*** Begin section ***

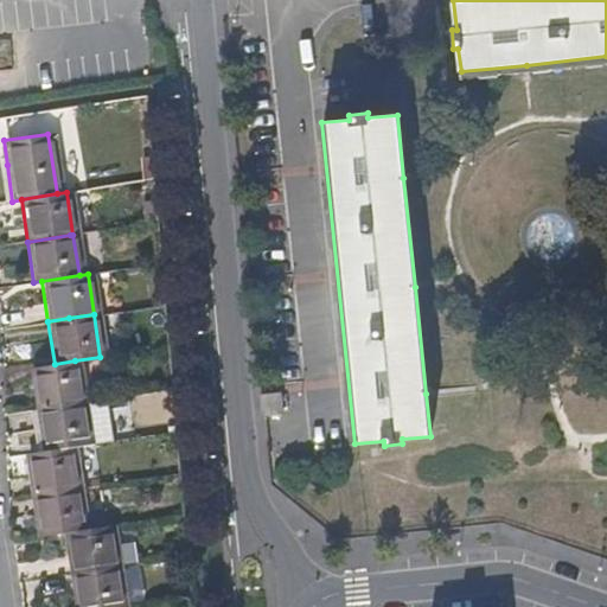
[(81,401),(75,360),(55,364),(30,368),(36,409),(66,403),(81,401)]
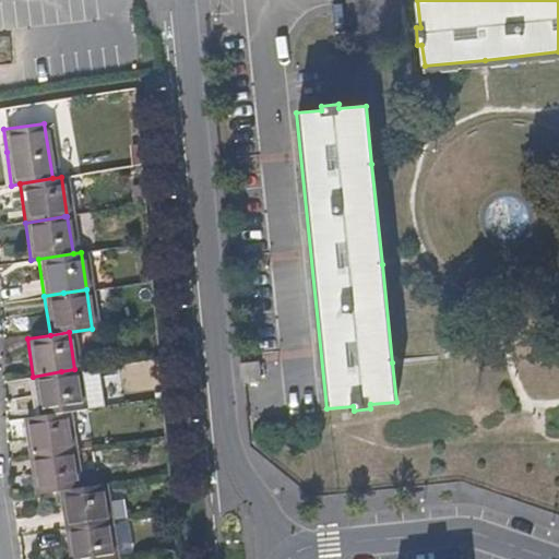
[(259,360),(240,361),(241,381),(260,379),(259,360)]
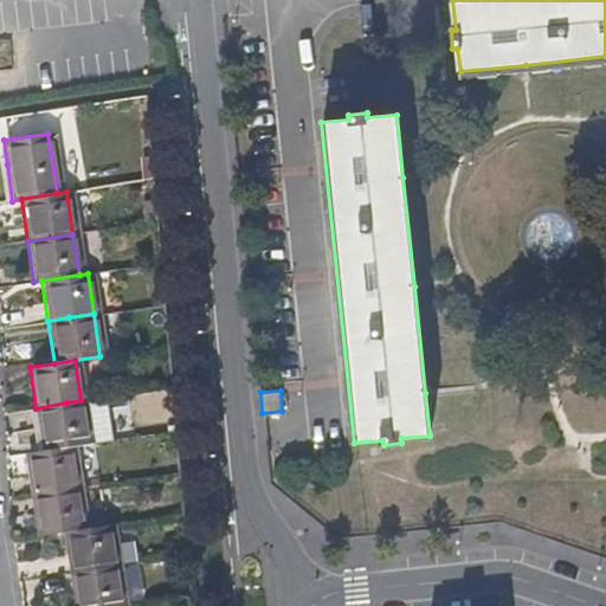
[(107,439),(100,398),(66,403),(36,408),(40,450),(70,445),(107,439)]
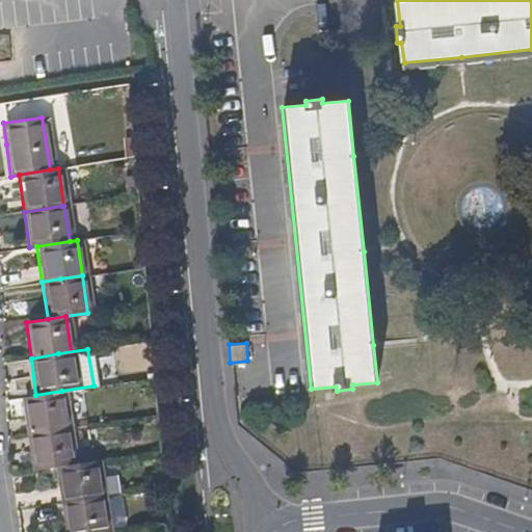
[(68,427),(61,391),(35,395),(22,397),(27,433),(57,429),(68,427)]
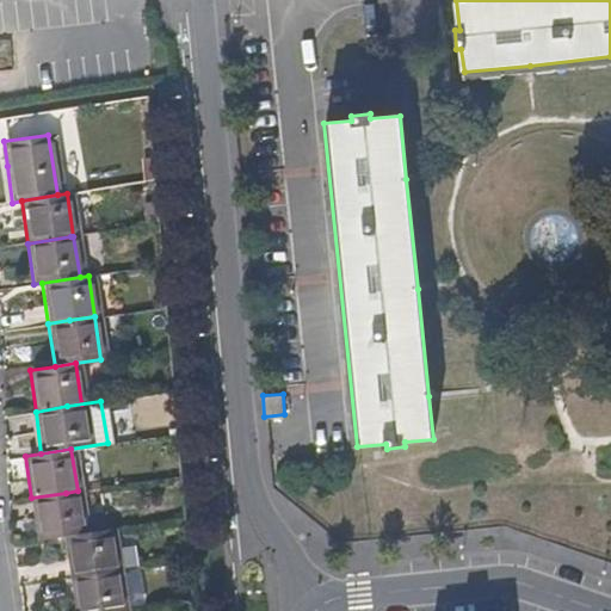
[(85,532),(78,491),(66,493),(31,498),(37,539),(65,536),(85,532)]
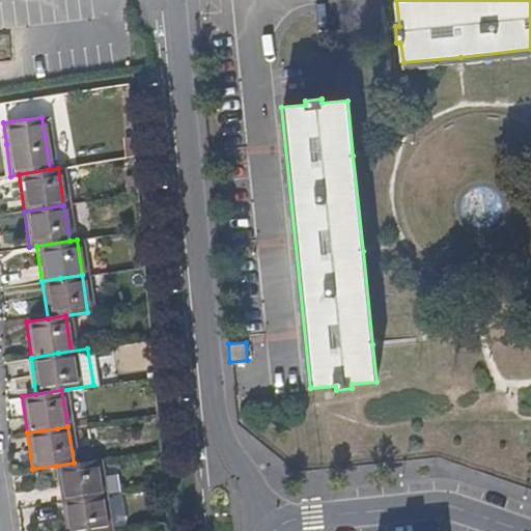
[(102,496),(95,459),(74,463),(56,466),(61,502),(102,496)]
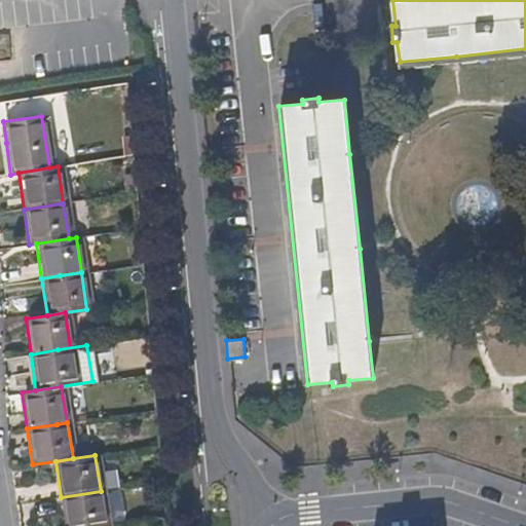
[(106,525),(101,491),(61,497),(65,525),(106,525)]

*** End section ***

→ **Task**
Reproduce the lines above, exactly and exclusively, from the line containing "[(102,496),(95,459),(74,463),(56,466),(61,502),(102,496)]" down to the last line, both included; pictures are not part of the copy.

→ **Answer to this task**
[(102,496),(95,459),(74,463),(56,466),(61,502),(102,496)]
[(106,525),(101,491),(61,497),(65,525),(106,525)]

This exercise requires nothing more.